Give back exactly the stretch of data below from the line holding "K3 pin NC: none -> +9V" through the line holding "U1: XC6220 -> LP5907", both ends included, and leave the remaining lines out.

━━━━━━━━━━━━━━━━━━━━━━━━━━━━━━

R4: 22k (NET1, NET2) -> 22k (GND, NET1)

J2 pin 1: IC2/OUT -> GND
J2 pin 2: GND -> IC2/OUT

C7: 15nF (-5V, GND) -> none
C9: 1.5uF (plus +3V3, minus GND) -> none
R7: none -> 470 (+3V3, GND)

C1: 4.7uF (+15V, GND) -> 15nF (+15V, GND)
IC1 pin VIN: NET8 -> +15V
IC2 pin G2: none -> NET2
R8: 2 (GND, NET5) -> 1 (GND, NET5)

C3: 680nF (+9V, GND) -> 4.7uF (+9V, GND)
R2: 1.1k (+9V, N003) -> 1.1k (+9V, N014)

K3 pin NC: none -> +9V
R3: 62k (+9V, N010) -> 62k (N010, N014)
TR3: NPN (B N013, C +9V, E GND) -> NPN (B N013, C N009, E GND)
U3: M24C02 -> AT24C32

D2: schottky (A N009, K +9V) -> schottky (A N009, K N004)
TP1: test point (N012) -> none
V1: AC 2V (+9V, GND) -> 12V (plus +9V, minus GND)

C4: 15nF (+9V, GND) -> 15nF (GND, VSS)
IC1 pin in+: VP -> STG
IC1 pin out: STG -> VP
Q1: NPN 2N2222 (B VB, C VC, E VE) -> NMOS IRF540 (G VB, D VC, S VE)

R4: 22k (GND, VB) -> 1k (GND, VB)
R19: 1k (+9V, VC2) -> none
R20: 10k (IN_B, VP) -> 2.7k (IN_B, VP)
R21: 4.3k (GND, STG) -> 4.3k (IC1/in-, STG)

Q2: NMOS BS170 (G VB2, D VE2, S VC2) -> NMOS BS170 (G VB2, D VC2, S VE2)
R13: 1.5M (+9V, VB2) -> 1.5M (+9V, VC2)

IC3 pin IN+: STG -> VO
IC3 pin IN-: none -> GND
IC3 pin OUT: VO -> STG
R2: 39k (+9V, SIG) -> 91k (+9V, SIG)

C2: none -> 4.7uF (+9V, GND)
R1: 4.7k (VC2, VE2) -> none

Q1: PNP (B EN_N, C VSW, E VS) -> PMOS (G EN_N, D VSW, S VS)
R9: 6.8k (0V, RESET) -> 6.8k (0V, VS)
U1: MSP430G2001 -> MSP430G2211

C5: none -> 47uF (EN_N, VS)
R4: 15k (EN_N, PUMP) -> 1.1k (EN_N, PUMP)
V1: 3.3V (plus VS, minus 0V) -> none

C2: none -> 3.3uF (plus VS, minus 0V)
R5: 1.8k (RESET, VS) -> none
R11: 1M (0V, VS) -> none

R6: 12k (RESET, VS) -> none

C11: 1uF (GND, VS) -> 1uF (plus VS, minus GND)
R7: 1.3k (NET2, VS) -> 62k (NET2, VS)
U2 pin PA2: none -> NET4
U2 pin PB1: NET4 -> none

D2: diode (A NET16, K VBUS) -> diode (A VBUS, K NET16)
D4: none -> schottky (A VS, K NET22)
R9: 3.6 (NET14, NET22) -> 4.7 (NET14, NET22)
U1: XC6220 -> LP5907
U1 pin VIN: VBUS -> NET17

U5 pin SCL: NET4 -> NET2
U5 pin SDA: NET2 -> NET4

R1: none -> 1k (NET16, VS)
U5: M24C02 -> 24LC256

━━━━━━━━━━━━━━━━━━━━━━━━━━━━━━

#### Exercise answer
K3 pin NC: none -> +9V
R3: 62k (+9V, N010) -> 62k (N010, N014)
TR3: NPN (B N013, C +9V, E GND) -> NPN (B N013, C N009, E GND)
U3: M24C02 -> AT24C32

D2: schottky (A N009, K +9V) -> schottky (A N009, K N004)
TP1: test point (N012) -> none
V1: AC 2V (+9V, GND) -> 12V (plus +9V, minus GND)

C4: 15nF (+9V, GND) -> 15nF (GND, VSS)
IC1 pin in+: VP -> STG
IC1 pin out: STG -> VP
Q1: NPN 2N2222 (B VB, C VC, E VE) -> NMOS IRF540 (G VB, D VC, S VE)

R4: 22k (GND, VB) -> 1k (GND, VB)
R19: 1k (+9V, VC2) -> none
R20: 10k (IN_B, VP) -> 2.7k (IN_B, VP)
R21: 4.3k (GND, STG) -> 4.3k (IC1/in-, STG)

Q2: NMOS BS170 (G VB2, D VE2, S VC2) -> NMOS BS170 (G VB2, D VC2, S VE2)
R13: 1.5M (+9V, VB2) -> 1.5M (+9V, VC2)

IC3 pin IN+: STG -> VO
IC3 pin IN-: none -> GND
IC3 pin OUT: VO -> STG
R2: 39k (+9V, SIG) -> 91k (+9V, SIG)

C2: none -> 4.7uF (+9V, GND)
R1: 4.7k (VC2, VE2) -> none

Q1: PNP (B EN_N, C VSW, E VS) -> PMOS (G EN_N, D VSW, S VS)
R9: 6.8k (0V, RESET) -> 6.8k (0V, VS)
U1: MSP430G2001 -> MSP430G2211

C5: none -> 47uF (EN_N, VS)
R4: 15k (EN_N, PUMP) -> 1.1k (EN_N, PUMP)
V1: 3.3V (plus VS, minus 0V) -> none

C2: none -> 3.3uF (plus VS, minus 0V)
R5: 1.8k (RESET, VS) -> none
R11: 1M (0V, VS) -> none

R6: 12k (RESET, VS) -> none

C11: 1uF (GND, VS) -> 1uF (plus VS, minus GND)
R7: 1.3k (NET2, VS) -> 62k (NET2, VS)
U2 pin PA2: none -> NET4
U2 pin PB1: NET4 -> none

D2: diode (A NET16, K VBUS) -> diode (A VBUS, K NET16)
D4: none -> schottky (A VS, K NET22)
R9: 3.6 (NET14, NET22) -> 4.7 (NET14, NET22)
U1: XC6220 -> LP5907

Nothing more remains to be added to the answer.